Collected data:

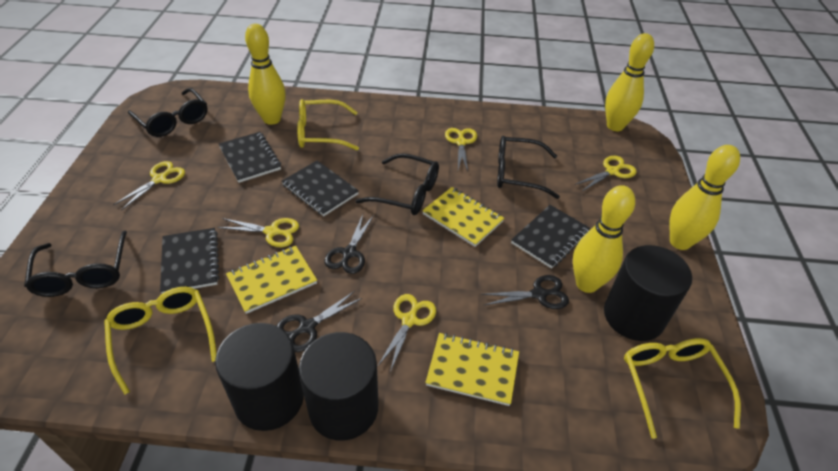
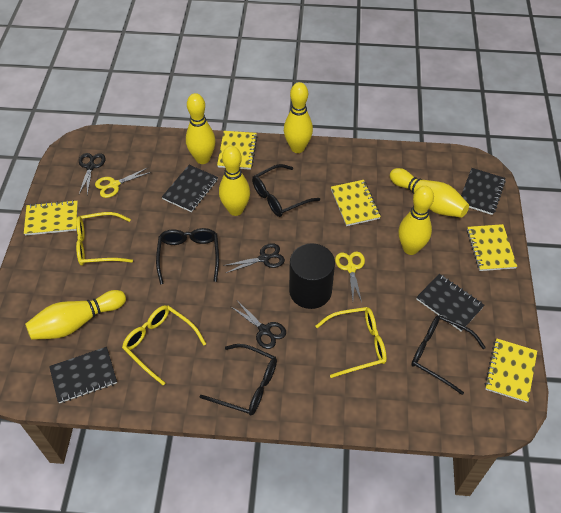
black cylinder: 3 -> 1
yellow bowling pin: 4 -> 6
yellow notebook: 3 -> 5
yellow scissors: 5 -> 2

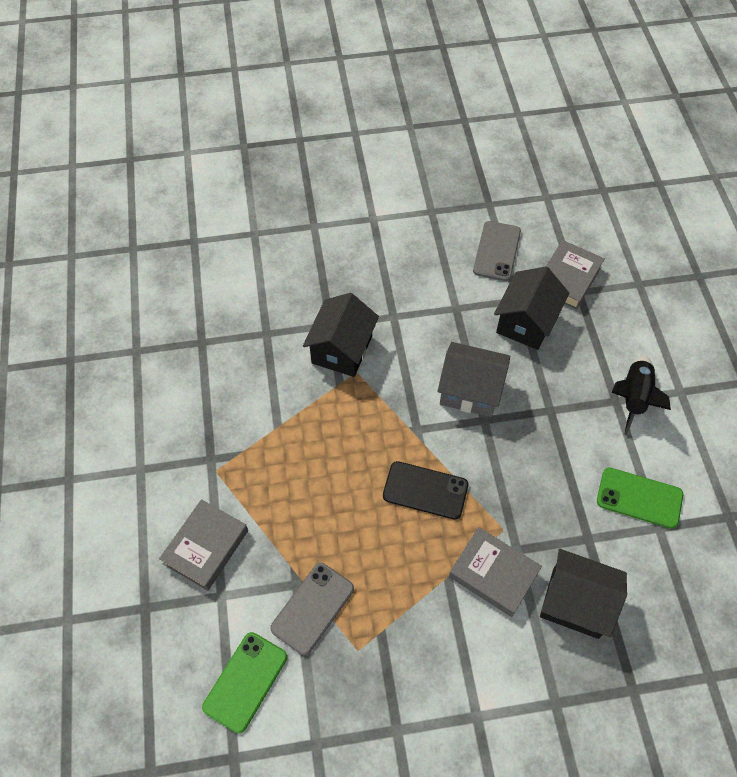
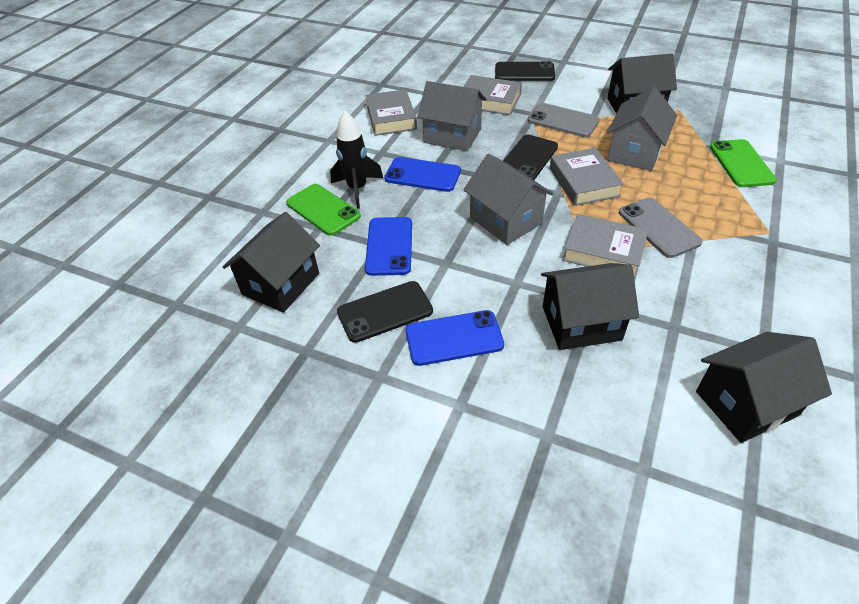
black house: 3 -> 4
black phone: 1 -> 3
blue phone: 0 -> 3
grey book: 3 -> 4
grey house: 1 -> 3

§ Exercise:
The line containing "black phone: 1 -> 3" and every line after it, through the end of the records above: output exactly those, and nothing else.

§ Response below:
black phone: 1 -> 3
blue phone: 0 -> 3
grey book: 3 -> 4
grey house: 1 -> 3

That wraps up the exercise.